● **Your instructions**:
An acceptable answer contains every record below, unchanged, and no pictures.

● **Data for review**:

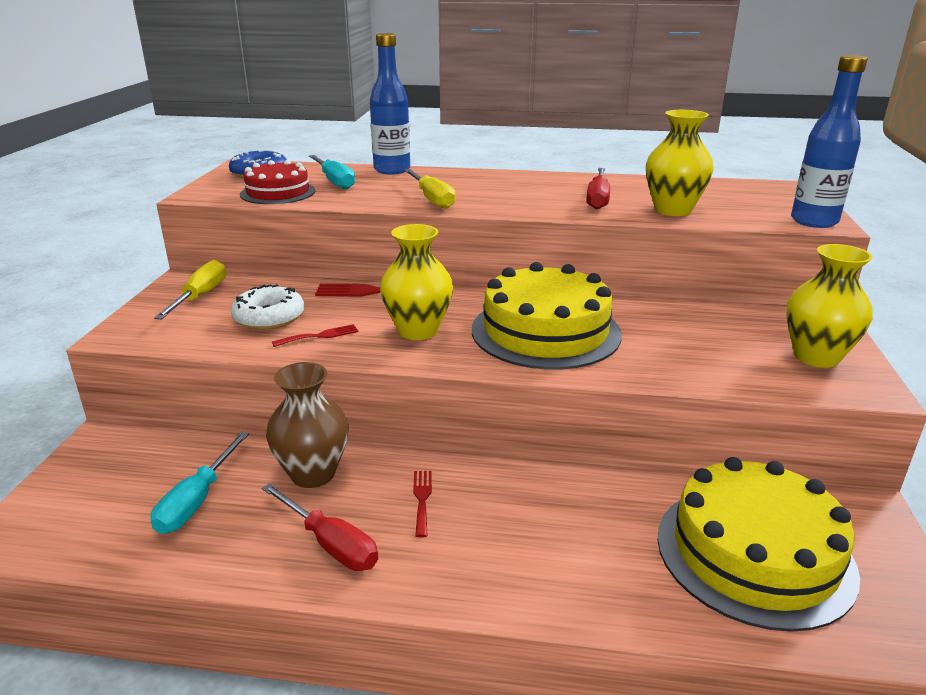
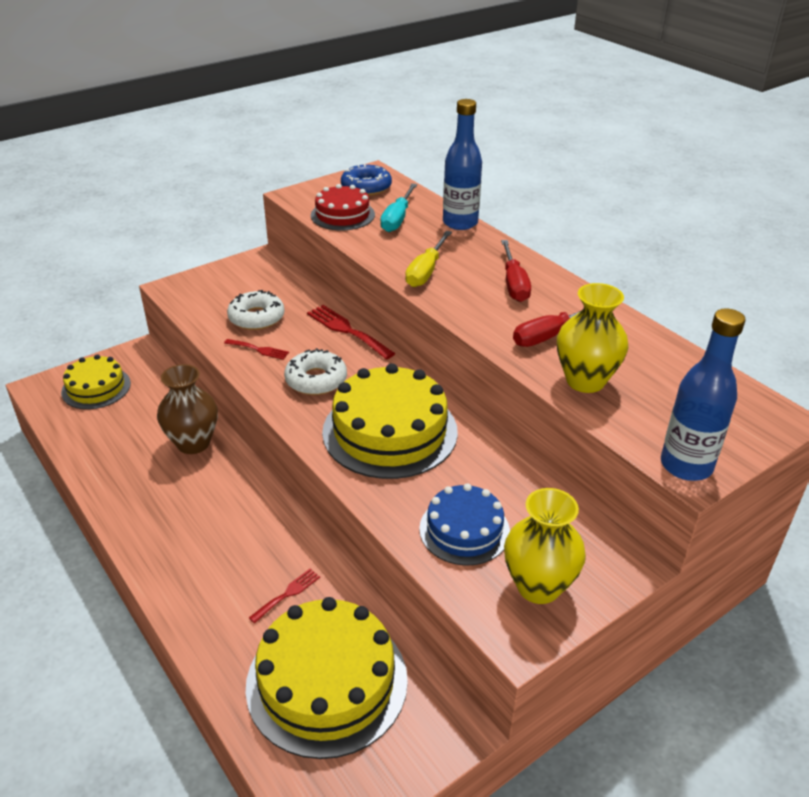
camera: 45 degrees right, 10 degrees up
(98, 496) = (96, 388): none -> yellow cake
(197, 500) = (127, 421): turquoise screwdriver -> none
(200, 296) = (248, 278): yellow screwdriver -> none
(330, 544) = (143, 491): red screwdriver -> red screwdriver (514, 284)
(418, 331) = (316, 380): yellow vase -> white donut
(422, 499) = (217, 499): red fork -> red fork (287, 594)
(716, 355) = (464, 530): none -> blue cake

● **Expected output**:
camera: 45 degrees right, 10 degrees up
(98, 496) = (96, 388): none -> yellow cake
(197, 500) = (127, 421): turquoise screwdriver -> none
(200, 296) = (248, 278): yellow screwdriver -> none
(330, 544) = (143, 491): red screwdriver -> red screwdriver (514, 284)
(418, 331) = (316, 380): yellow vase -> white donut
(422, 499) = (217, 499): red fork -> red fork (287, 594)
(716, 355) = (464, 530): none -> blue cake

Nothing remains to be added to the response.